**Your assignment:** Could you copy exactly the lines below from the one with "GAS3 pin DO: GP18 -> GP6" to the one with "TFT pin DC: GP7 -> GP6", inclusive, leaving out any pictures?
***
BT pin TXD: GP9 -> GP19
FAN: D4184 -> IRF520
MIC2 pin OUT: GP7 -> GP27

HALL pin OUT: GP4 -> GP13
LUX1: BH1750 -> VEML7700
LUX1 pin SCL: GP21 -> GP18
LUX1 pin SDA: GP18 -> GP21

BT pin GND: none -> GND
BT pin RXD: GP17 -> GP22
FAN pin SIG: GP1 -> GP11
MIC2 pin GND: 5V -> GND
***
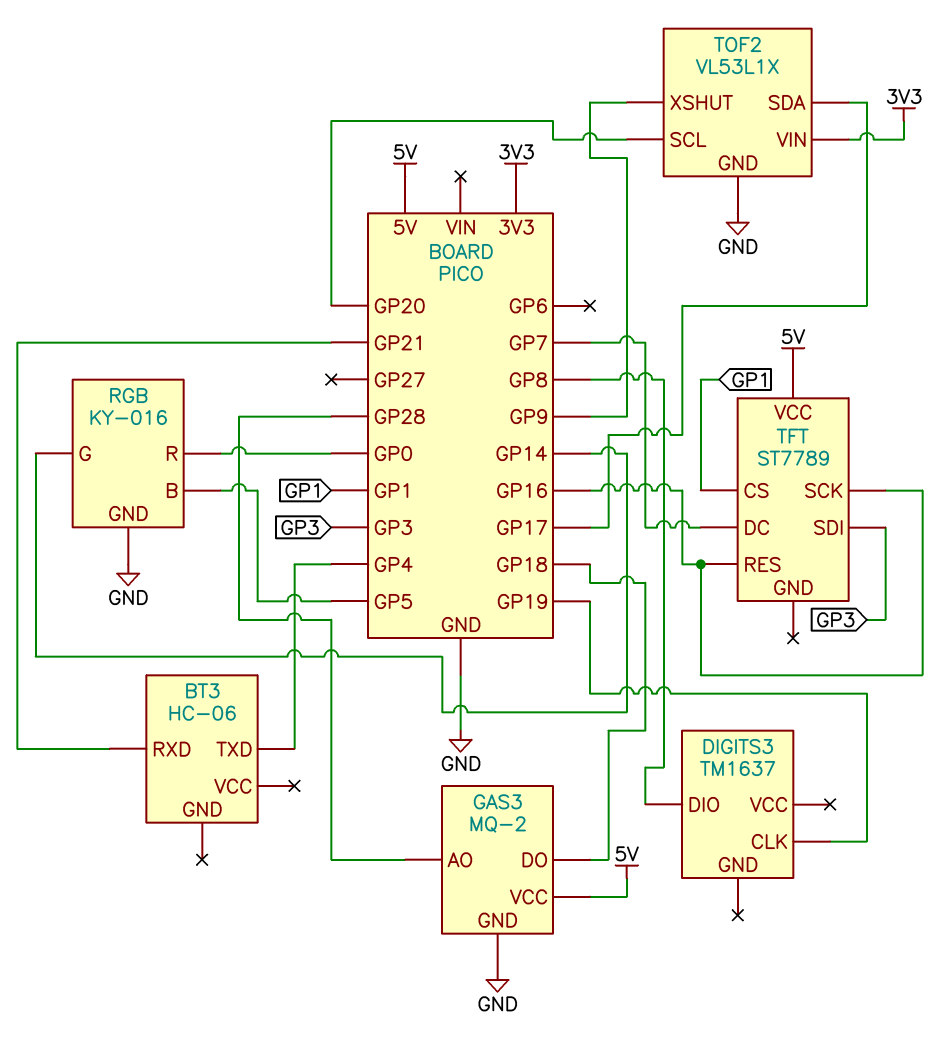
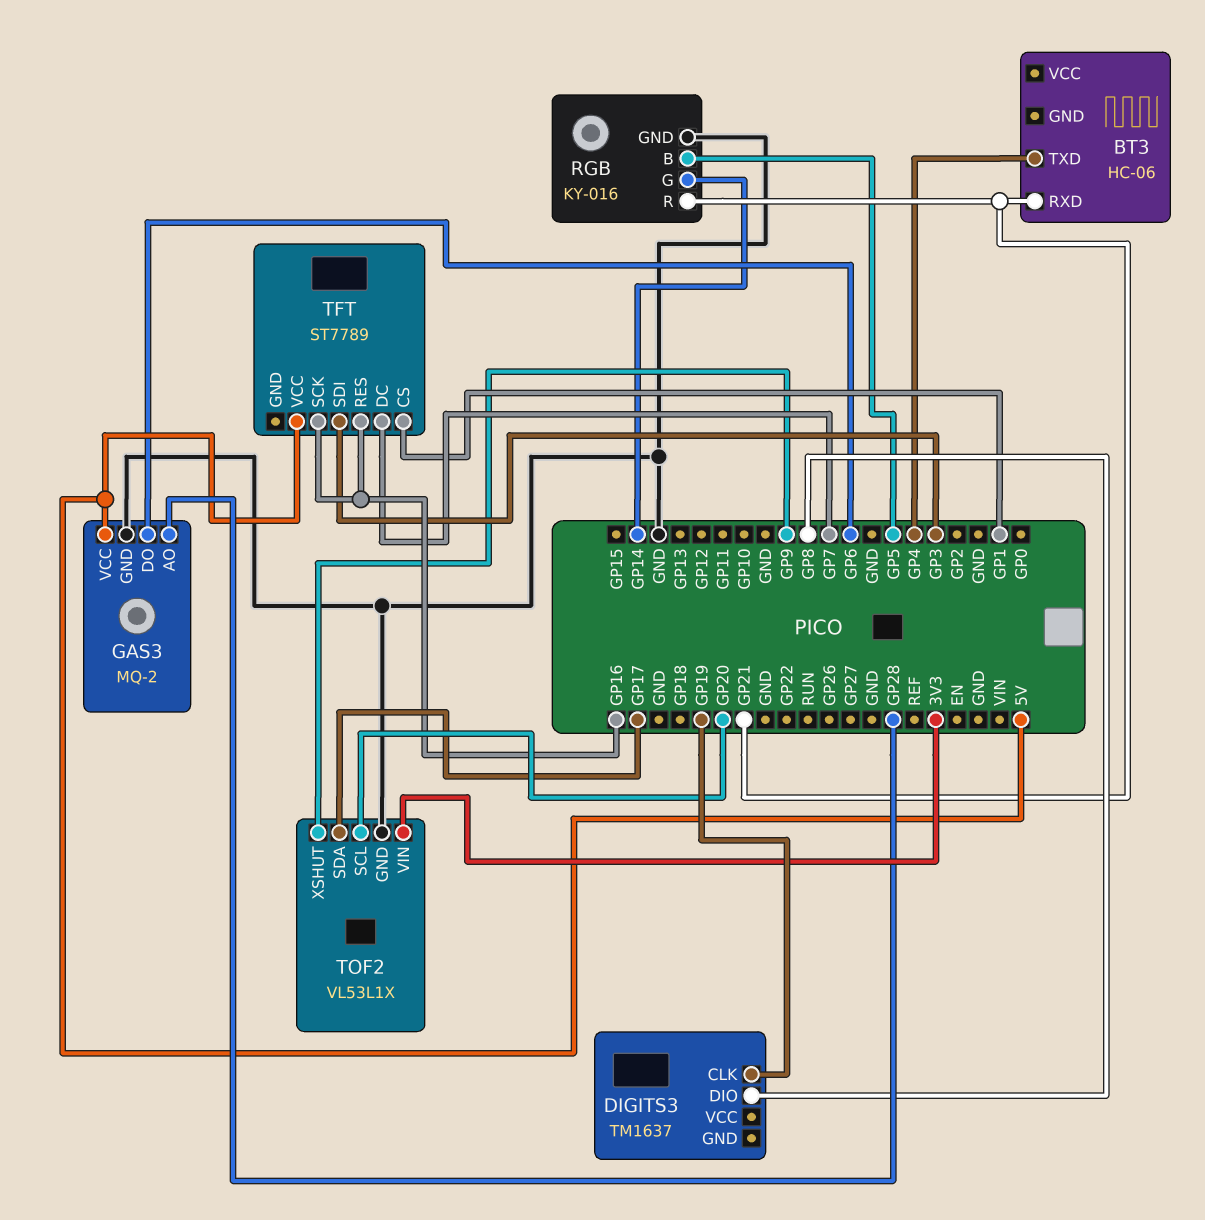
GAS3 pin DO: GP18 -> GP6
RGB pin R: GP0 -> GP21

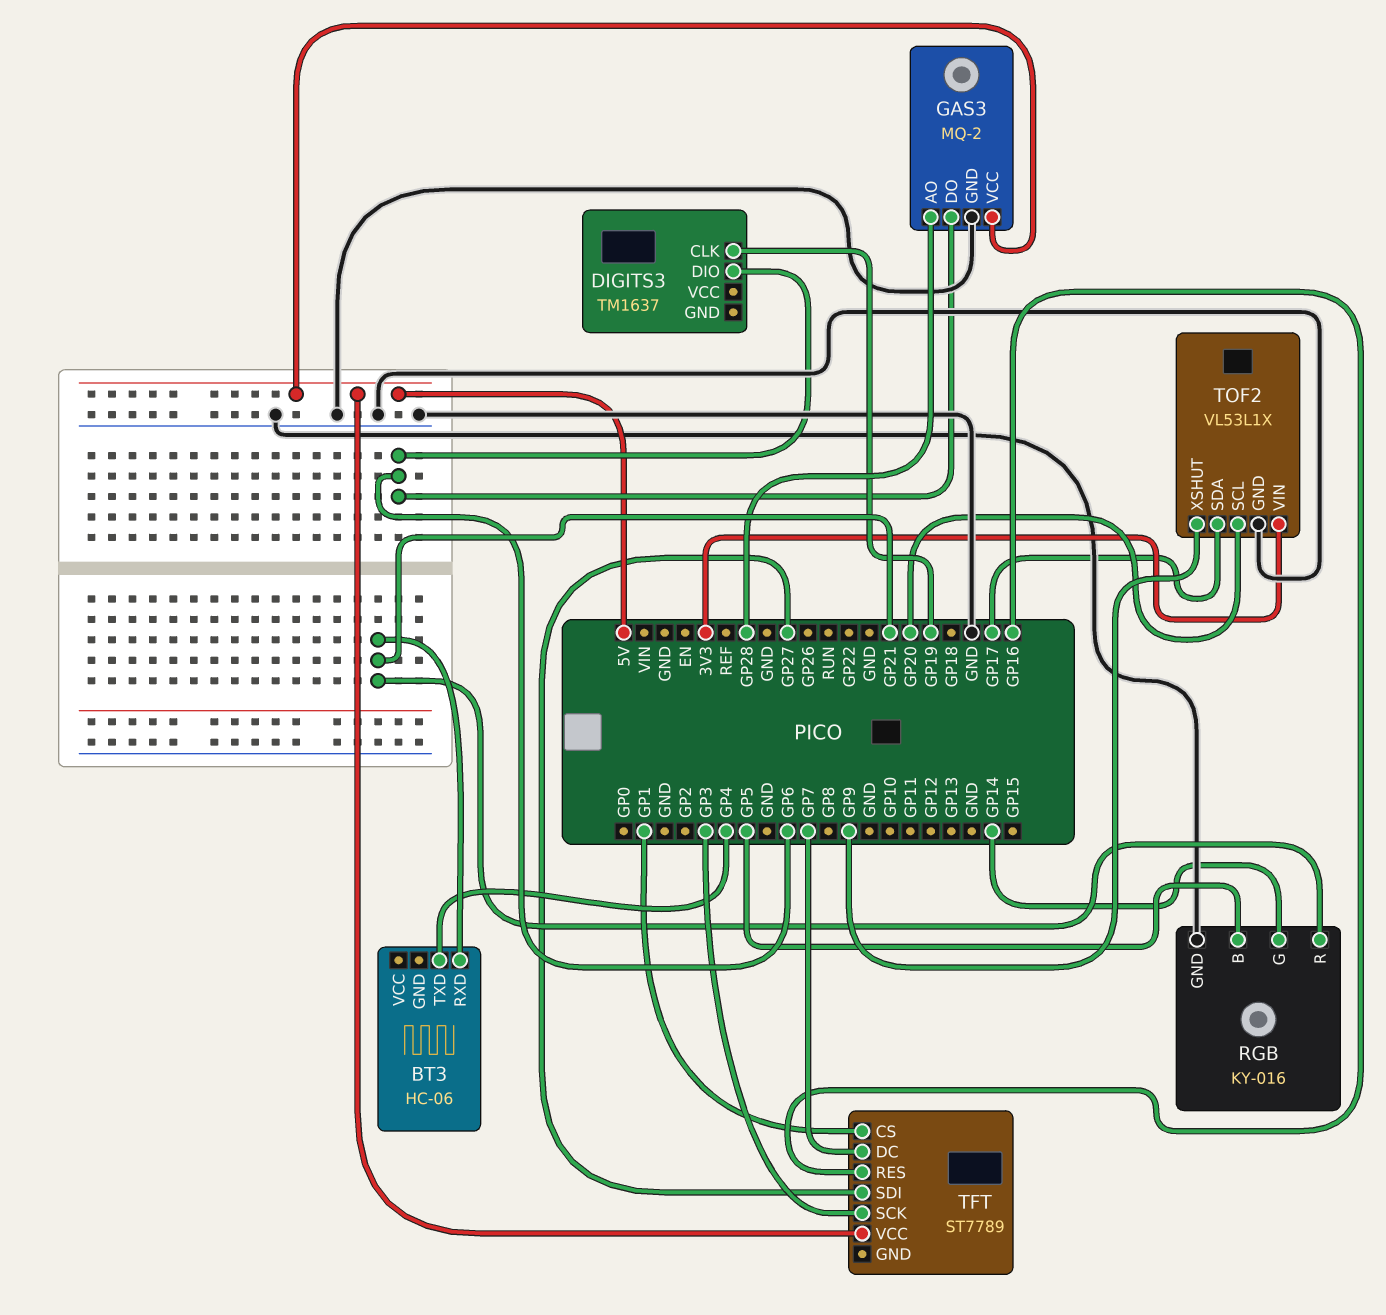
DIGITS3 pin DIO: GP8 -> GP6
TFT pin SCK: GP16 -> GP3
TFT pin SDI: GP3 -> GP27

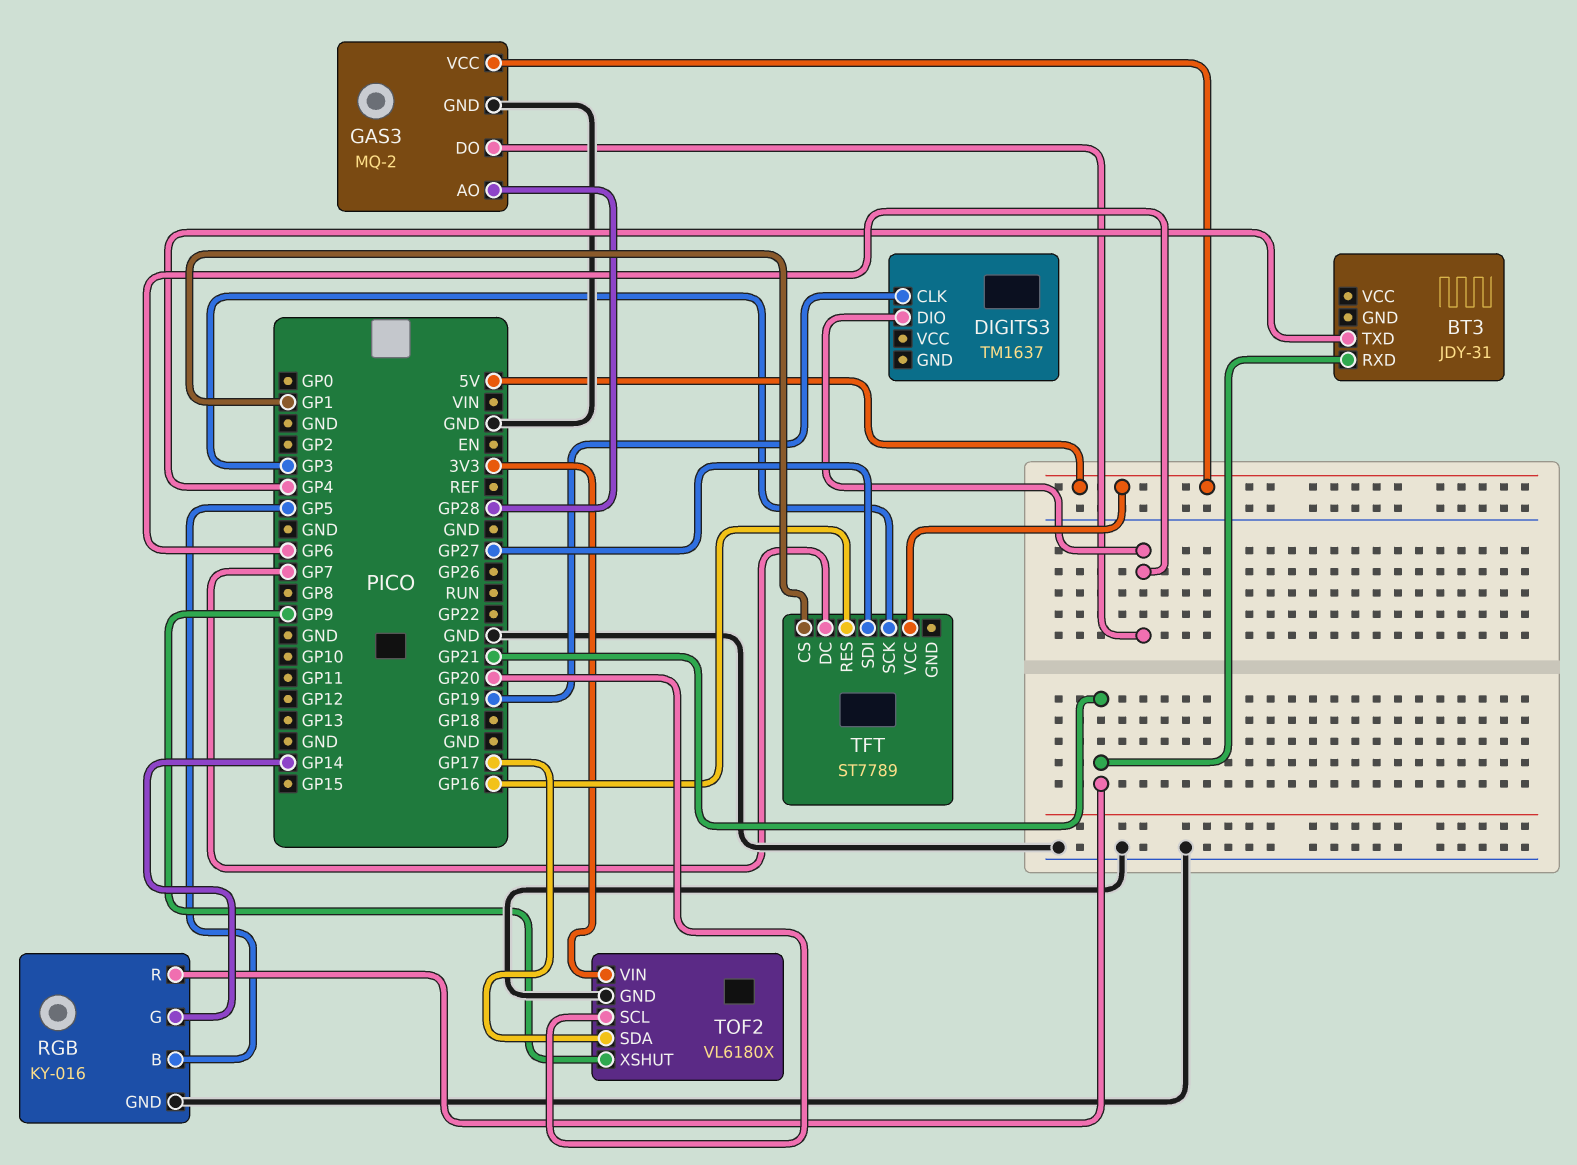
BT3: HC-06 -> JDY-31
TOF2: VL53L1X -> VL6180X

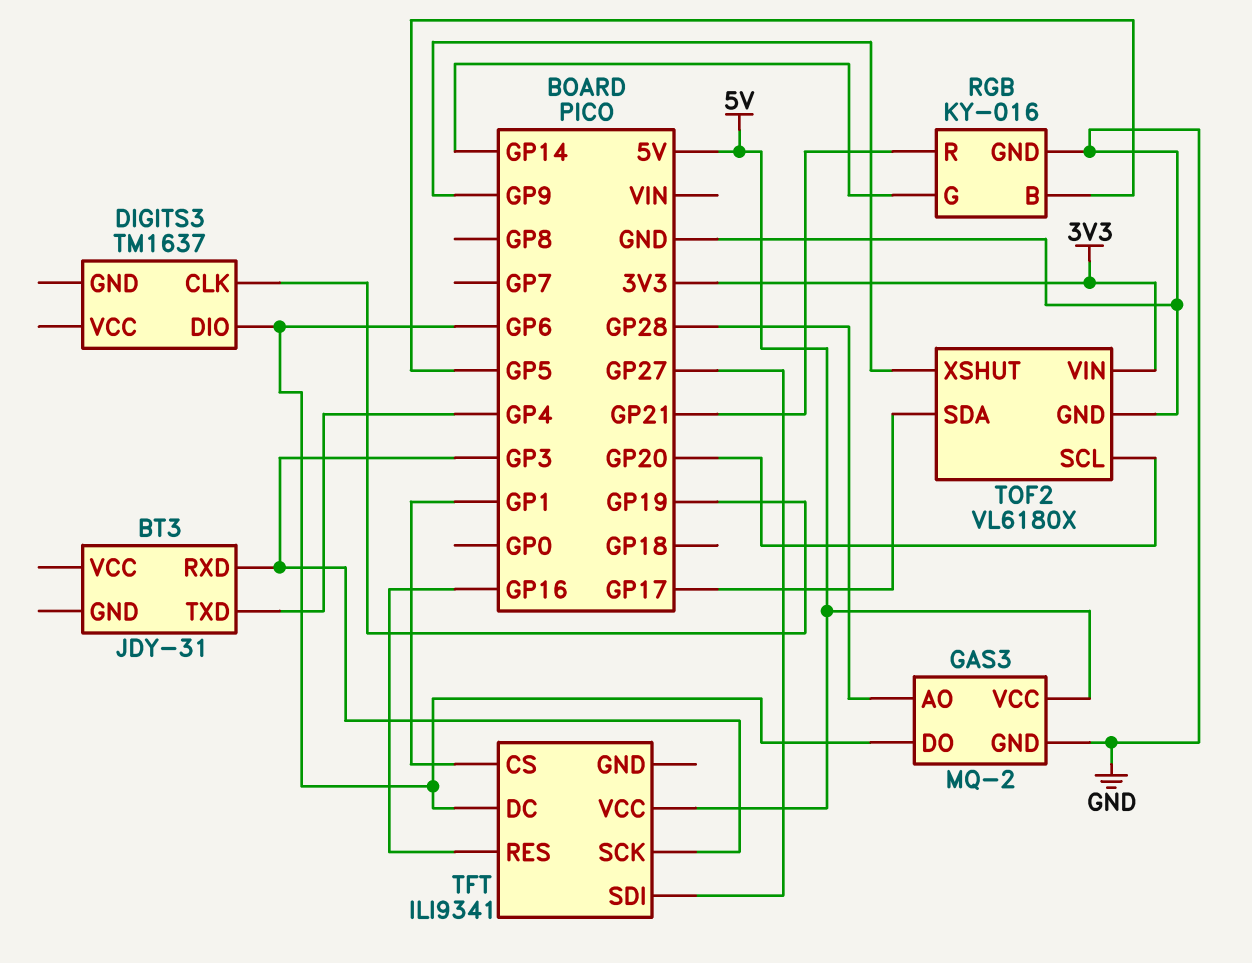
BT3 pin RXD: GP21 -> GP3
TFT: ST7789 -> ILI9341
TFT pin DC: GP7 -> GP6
***
**Answer to this problem:**
GAS3 pin DO: GP18 -> GP6
RGB pin R: GP0 -> GP21

DIGITS3 pin DIO: GP8 -> GP6
TFT pin SCK: GP16 -> GP3
TFT pin SDI: GP3 -> GP27

BT3: HC-06 -> JDY-31
TOF2: VL53L1X -> VL6180X

BT3 pin RXD: GP21 -> GP3
TFT: ST7789 -> ILI9341
TFT pin DC: GP7 -> GP6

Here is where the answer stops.